##### Records to use #####
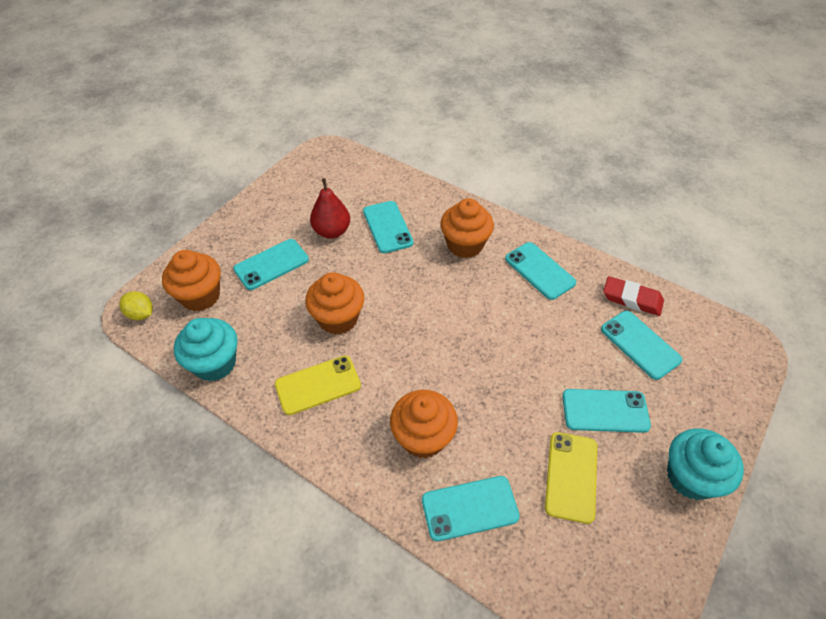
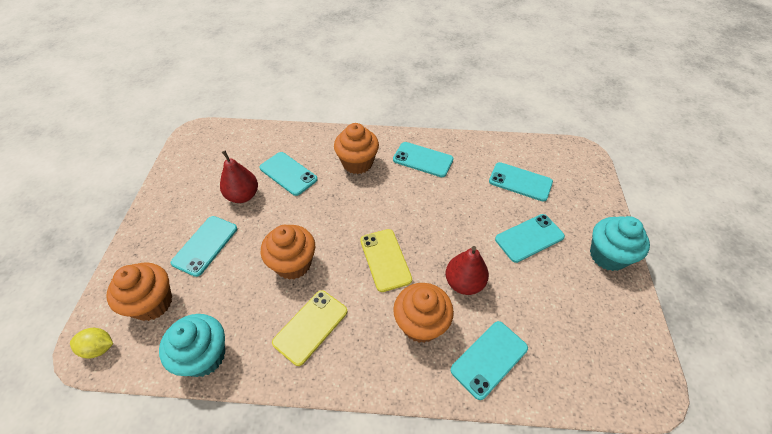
camera: 30 degrees left, 0 degrees up
yellow phone [545,432,597,524] -> yellow phone moved to [360,229,412,292]
red eraser [603,276,664,316] -> none
none -> red pear [446,246,489,295]

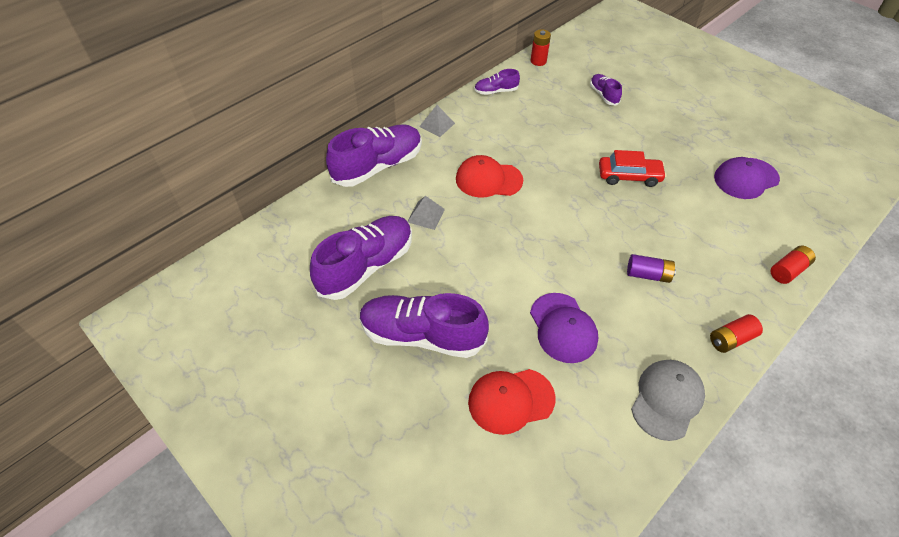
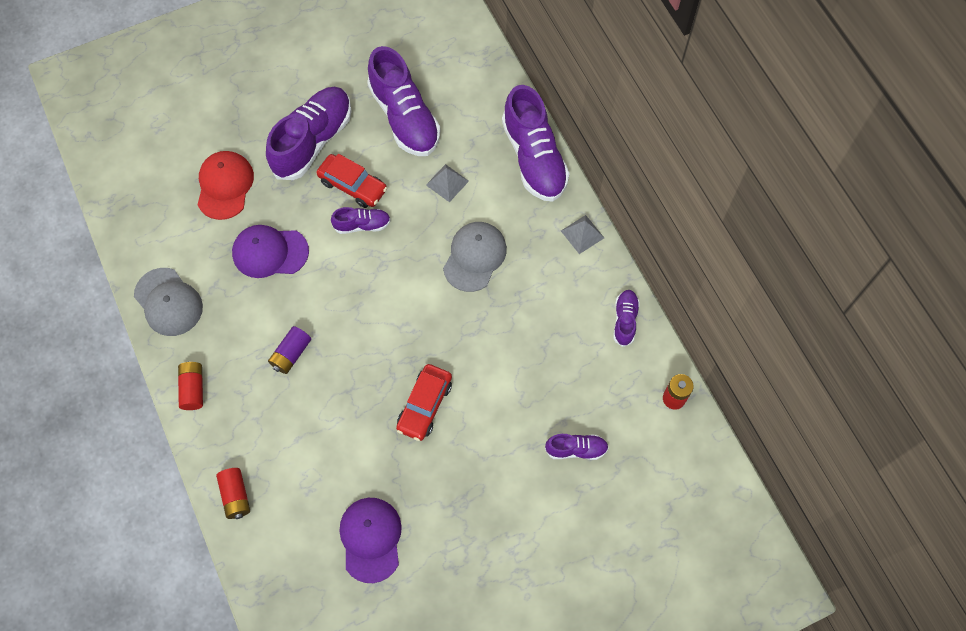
camera: 110 degrees right, 15 degrees up
red cap [456,155,523,198] -> grey cap [443,222,507,292]
none -> red car [316,154,387,208]
none -> purple shoe [331,207,391,234]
#####
Work task —
Output all of the data above exactly; no pictures should appear.

Final answer —
camera: 30 degrees left, 0 degrees up
yellow phone [545,432,597,524] -> yellow phone moved to [360,229,412,292]
red eraser [603,276,664,316] -> none
none -> red pear [446,246,489,295]

camera: 110 degrees right, 15 degrees up
red cap [456,155,523,198] -> grey cap [443,222,507,292]
none -> red car [316,154,387,208]
none -> purple shoe [331,207,391,234]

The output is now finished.